All records are to be reproduced verbatim, with images omitted.

- - -

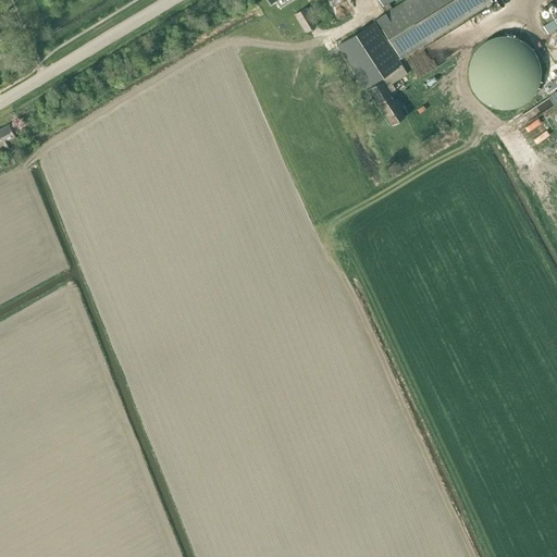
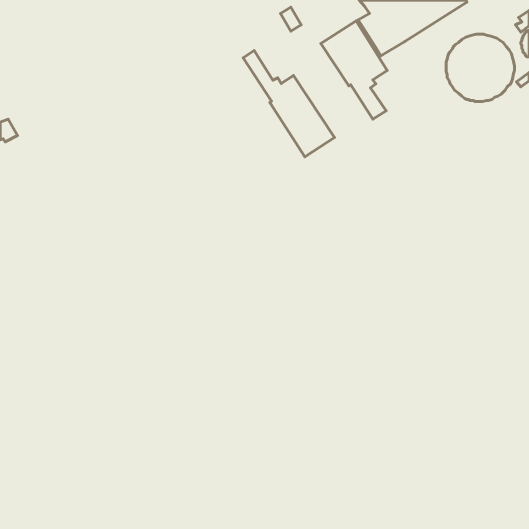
building: none -> [243,50,334,157]

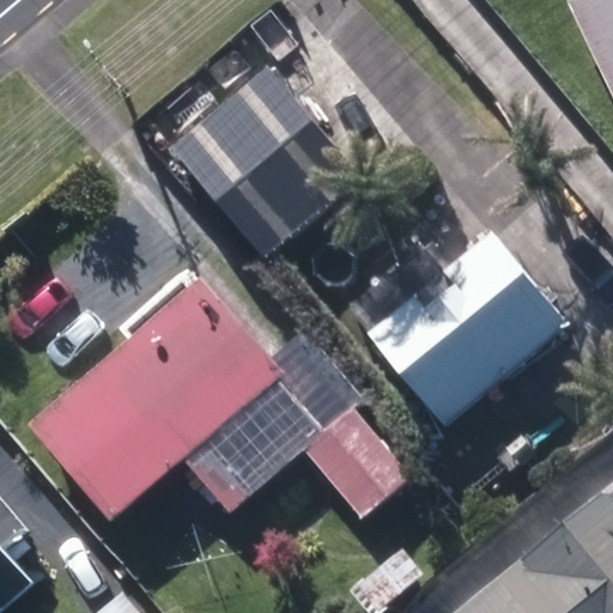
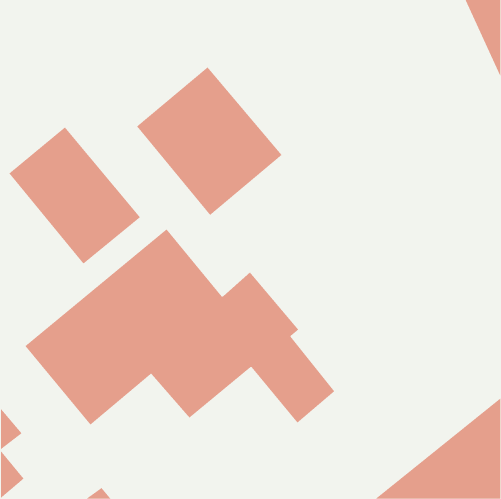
building: none -> [8,127,141,265]
building: [357,216,569,426] -> none

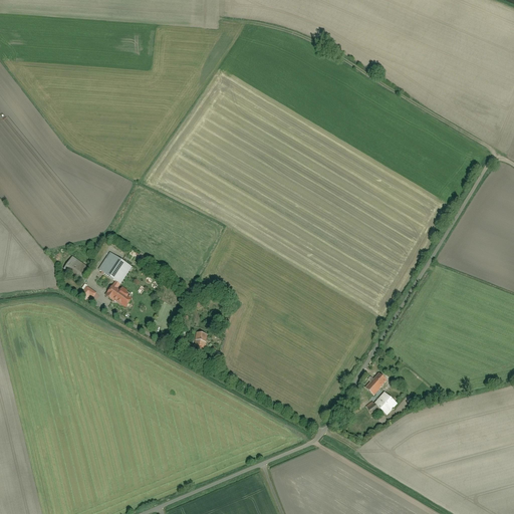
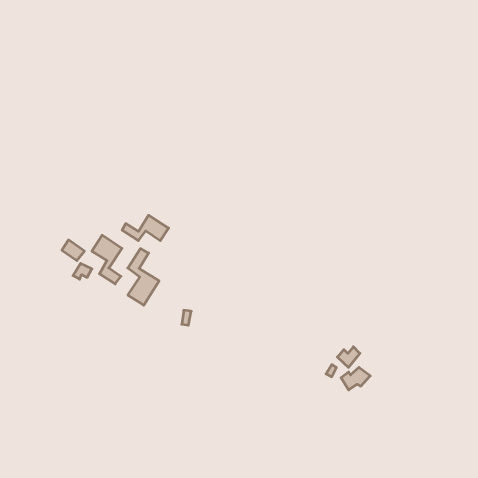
building: none -> [122,215,169,241]
building: none -> [128,249,159,305]

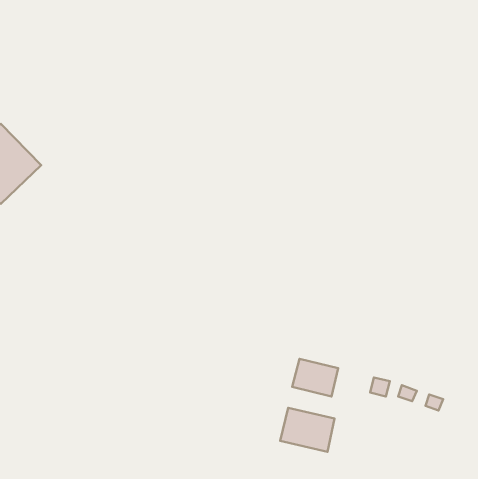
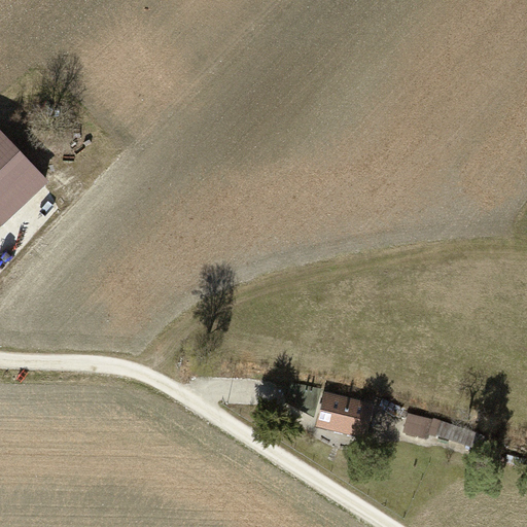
building: [280,408,334,452] -> none

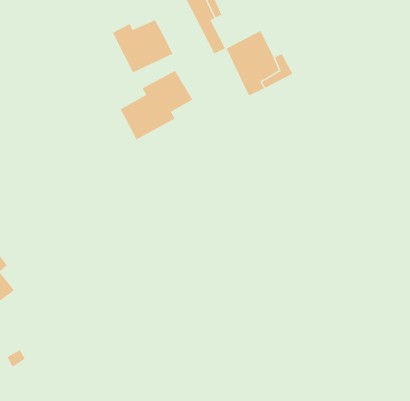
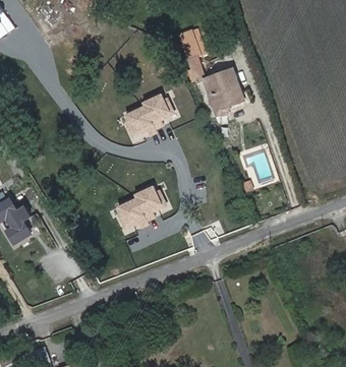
building: [112,20,173,73] -> none
building: none -> [113,184,166,231]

- - -

• [YOUR RESPONSE]
building: none -> [243,50,334,157]

building: none -> [8,127,141,265]
building: [357,216,569,426] -> none

building: none -> [122,215,169,241]
building: none -> [128,249,159,305]

building: [280,408,334,452] -> none

building: [112,20,173,73] -> none
building: none -> [113,184,166,231]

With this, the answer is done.